◆ BRIEF: The answer is the first line of the listing and every line after it through the one containing "none -> orange plate I13:I14 level 1", exact, with pictures removed.
AVAILABLE DATA Block Start
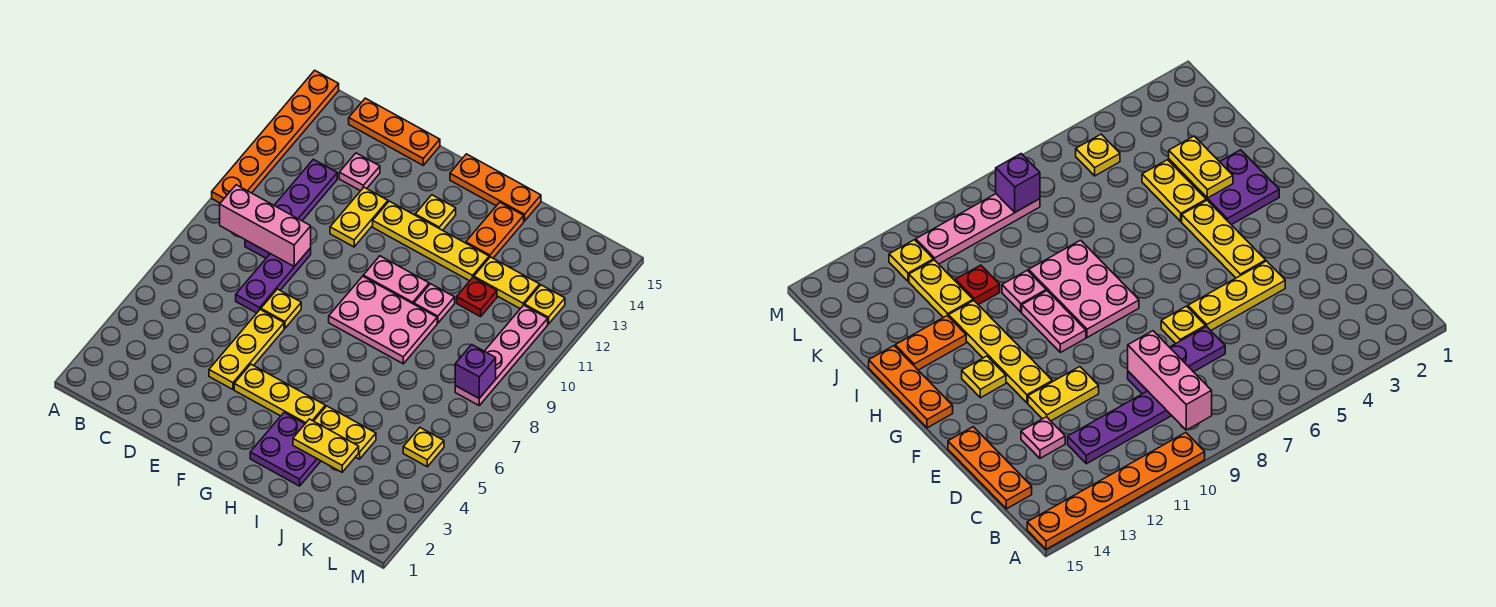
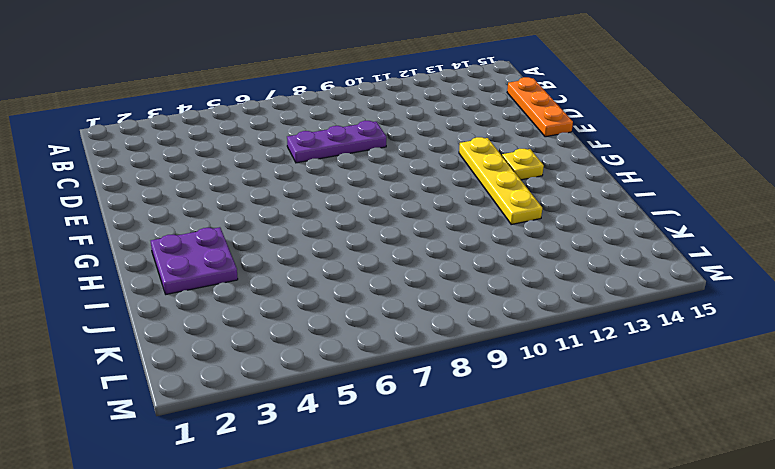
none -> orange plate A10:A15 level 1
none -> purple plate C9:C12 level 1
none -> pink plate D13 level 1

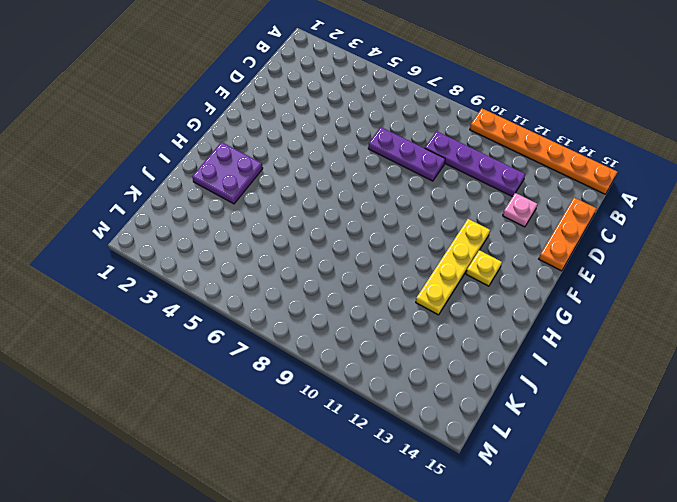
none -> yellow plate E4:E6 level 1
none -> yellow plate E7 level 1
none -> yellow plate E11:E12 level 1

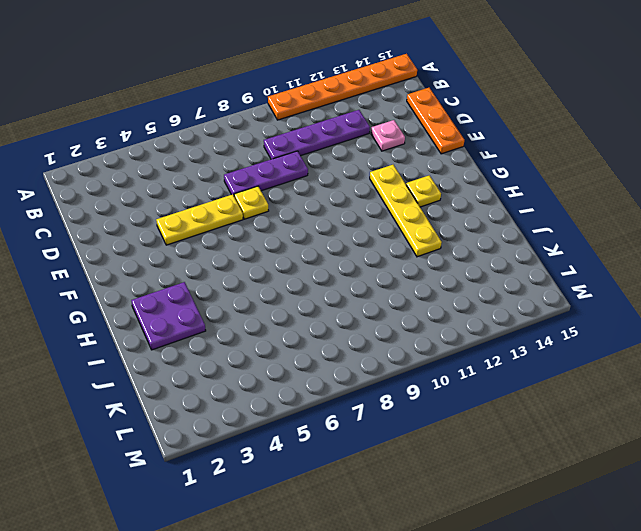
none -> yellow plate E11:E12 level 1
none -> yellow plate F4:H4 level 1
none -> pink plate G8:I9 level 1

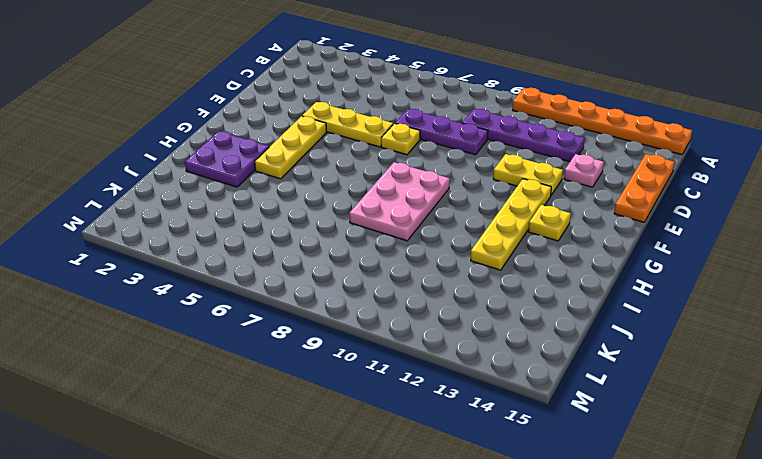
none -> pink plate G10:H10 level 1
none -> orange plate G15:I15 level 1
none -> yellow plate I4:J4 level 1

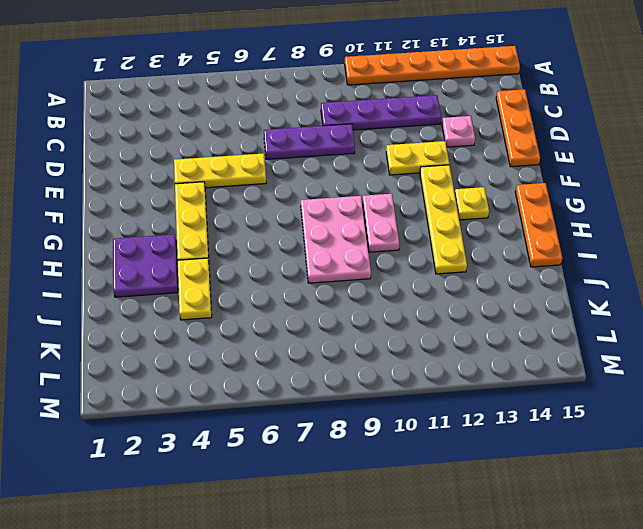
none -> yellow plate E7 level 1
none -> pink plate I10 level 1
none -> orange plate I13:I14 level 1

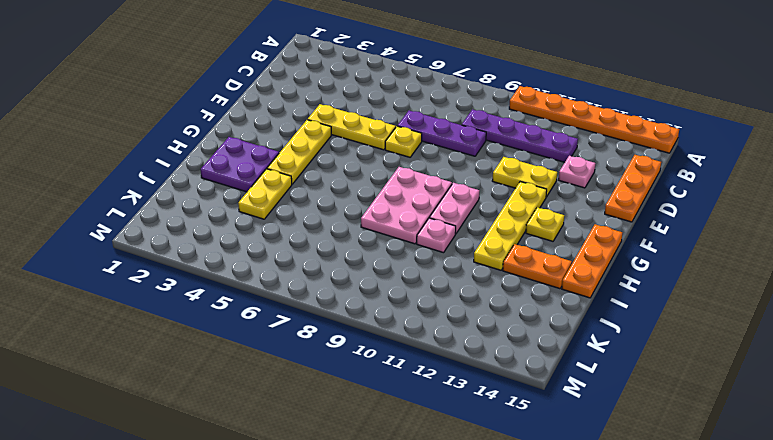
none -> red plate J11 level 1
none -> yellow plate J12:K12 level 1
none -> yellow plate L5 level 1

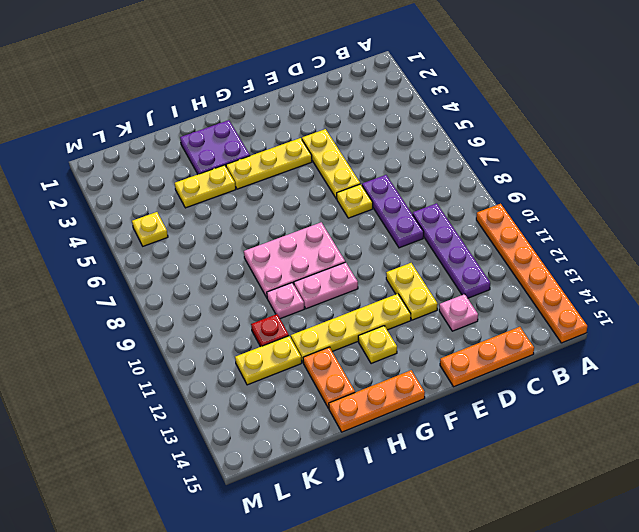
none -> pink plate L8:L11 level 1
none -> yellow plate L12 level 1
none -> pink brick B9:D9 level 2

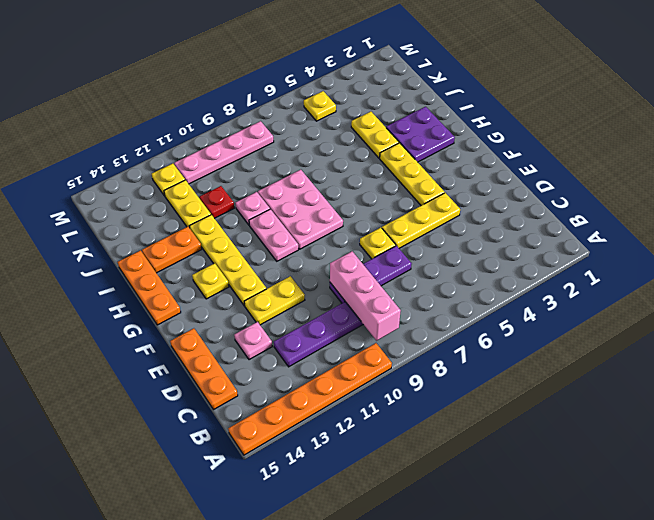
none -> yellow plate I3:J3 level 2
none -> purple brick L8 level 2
AVAILABLE DATA Block End
◆ REPLY:
none -> orange plate A10:A15 level 1
none -> purple plate C9:C12 level 1
none -> pink plate D13 level 1

none -> yellow plate E4:E6 level 1
none -> yellow plate E7 level 1
none -> yellow plate E11:E12 level 1

none -> yellow plate E11:E12 level 1
none -> yellow plate F4:H4 level 1
none -> pink plate G8:I9 level 1

none -> pink plate G10:H10 level 1
none -> orange plate G15:I15 level 1
none -> yellow plate I4:J4 level 1

none -> yellow plate E7 level 1
none -> pink plate I10 level 1
none -> orange plate I13:I14 level 1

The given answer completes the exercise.